Task inputs:
---*---
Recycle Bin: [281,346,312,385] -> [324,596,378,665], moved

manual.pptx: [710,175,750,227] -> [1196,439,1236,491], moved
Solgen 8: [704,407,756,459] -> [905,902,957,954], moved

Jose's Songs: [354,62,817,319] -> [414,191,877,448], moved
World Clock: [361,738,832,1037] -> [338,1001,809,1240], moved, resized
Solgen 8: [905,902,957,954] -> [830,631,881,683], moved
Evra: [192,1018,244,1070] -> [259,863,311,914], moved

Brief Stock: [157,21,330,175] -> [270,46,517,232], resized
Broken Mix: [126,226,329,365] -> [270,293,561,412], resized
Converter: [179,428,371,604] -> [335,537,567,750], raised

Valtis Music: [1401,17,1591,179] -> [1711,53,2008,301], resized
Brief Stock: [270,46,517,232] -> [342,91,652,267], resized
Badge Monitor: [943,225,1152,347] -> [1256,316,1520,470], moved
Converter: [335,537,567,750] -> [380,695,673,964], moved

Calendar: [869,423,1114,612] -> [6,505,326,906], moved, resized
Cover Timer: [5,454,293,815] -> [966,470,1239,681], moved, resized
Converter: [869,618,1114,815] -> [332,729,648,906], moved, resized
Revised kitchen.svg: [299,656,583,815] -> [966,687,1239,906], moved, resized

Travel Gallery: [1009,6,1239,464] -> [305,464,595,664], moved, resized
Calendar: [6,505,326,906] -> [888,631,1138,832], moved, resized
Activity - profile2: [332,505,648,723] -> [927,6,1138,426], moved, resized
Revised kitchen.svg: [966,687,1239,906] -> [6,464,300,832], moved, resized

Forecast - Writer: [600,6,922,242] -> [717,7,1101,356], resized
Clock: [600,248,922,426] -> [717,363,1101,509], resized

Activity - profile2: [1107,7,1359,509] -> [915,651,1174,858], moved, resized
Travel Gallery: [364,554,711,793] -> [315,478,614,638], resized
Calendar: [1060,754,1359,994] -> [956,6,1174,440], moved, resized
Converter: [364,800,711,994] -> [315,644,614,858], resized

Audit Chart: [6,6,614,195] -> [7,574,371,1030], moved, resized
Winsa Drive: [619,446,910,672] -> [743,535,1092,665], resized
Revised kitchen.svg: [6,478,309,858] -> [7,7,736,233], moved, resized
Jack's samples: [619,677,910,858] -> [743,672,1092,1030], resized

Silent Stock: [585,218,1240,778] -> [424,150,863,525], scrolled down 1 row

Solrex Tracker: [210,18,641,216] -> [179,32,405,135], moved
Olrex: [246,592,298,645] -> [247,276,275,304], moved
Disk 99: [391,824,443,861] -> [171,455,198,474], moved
---*---
Task objective:
Each line of the material above needs to be returned exactly as written.

Completed task:
Recycle Bin: [281,346,312,385] -> [324,596,378,665], moved

manual.pptx: [710,175,750,227] -> [1196,439,1236,491], moved
Solgen 8: [704,407,756,459] -> [905,902,957,954], moved

Jose's Songs: [354,62,817,319] -> [414,191,877,448], moved
World Clock: [361,738,832,1037] -> [338,1001,809,1240], moved, resized
Solgen 8: [905,902,957,954] -> [830,631,881,683], moved
Evra: [192,1018,244,1070] -> [259,863,311,914], moved

Brief Stock: [157,21,330,175] -> [270,46,517,232], resized
Broken Mix: [126,226,329,365] -> [270,293,561,412], resized
Converter: [179,428,371,604] -> [335,537,567,750], raised

Valtis Music: [1401,17,1591,179] -> [1711,53,2008,301], resized
Brief Stock: [270,46,517,232] -> [342,91,652,267], resized
Badge Monitor: [943,225,1152,347] -> [1256,316,1520,470], moved
Converter: [335,537,567,750] -> [380,695,673,964], moved

Calendar: [869,423,1114,612] -> [6,505,326,906], moved, resized
Cover Timer: [5,454,293,815] -> [966,470,1239,681], moved, resized
Converter: [869,618,1114,815] -> [332,729,648,906], moved, resized
Revised kitchen.svg: [299,656,583,815] -> [966,687,1239,906], moved, resized

Travel Gallery: [1009,6,1239,464] -> [305,464,595,664], moved, resized
Calendar: [6,505,326,906] -> [888,631,1138,832], moved, resized
Activity - profile2: [332,505,648,723] -> [927,6,1138,426], moved, resized
Revised kitchen.svg: [966,687,1239,906] -> [6,464,300,832], moved, resized

Forecast - Writer: [600,6,922,242] -> [717,7,1101,356], resized
Clock: [600,248,922,426] -> [717,363,1101,509], resized

Activity - profile2: [1107,7,1359,509] -> [915,651,1174,858], moved, resized
Travel Gallery: [364,554,711,793] -> [315,478,614,638], resized
Calendar: [1060,754,1359,994] -> [956,6,1174,440], moved, resized
Converter: [364,800,711,994] -> [315,644,614,858], resized

Audit Chart: [6,6,614,195] -> [7,574,371,1030], moved, resized
Winsa Drive: [619,446,910,672] -> [743,535,1092,665], resized
Revised kitchen.svg: [6,478,309,858] -> [7,7,736,233], moved, resized
Jack's samples: [619,677,910,858] -> [743,672,1092,1030], resized

Silent Stock: [585,218,1240,778] -> [424,150,863,525], scrolled down 1 row

Solrex Tracker: [210,18,641,216] -> [179,32,405,135], moved
Olrex: [246,592,298,645] -> [247,276,275,304], moved
Disk 99: [391,824,443,861] -> [171,455,198,474], moved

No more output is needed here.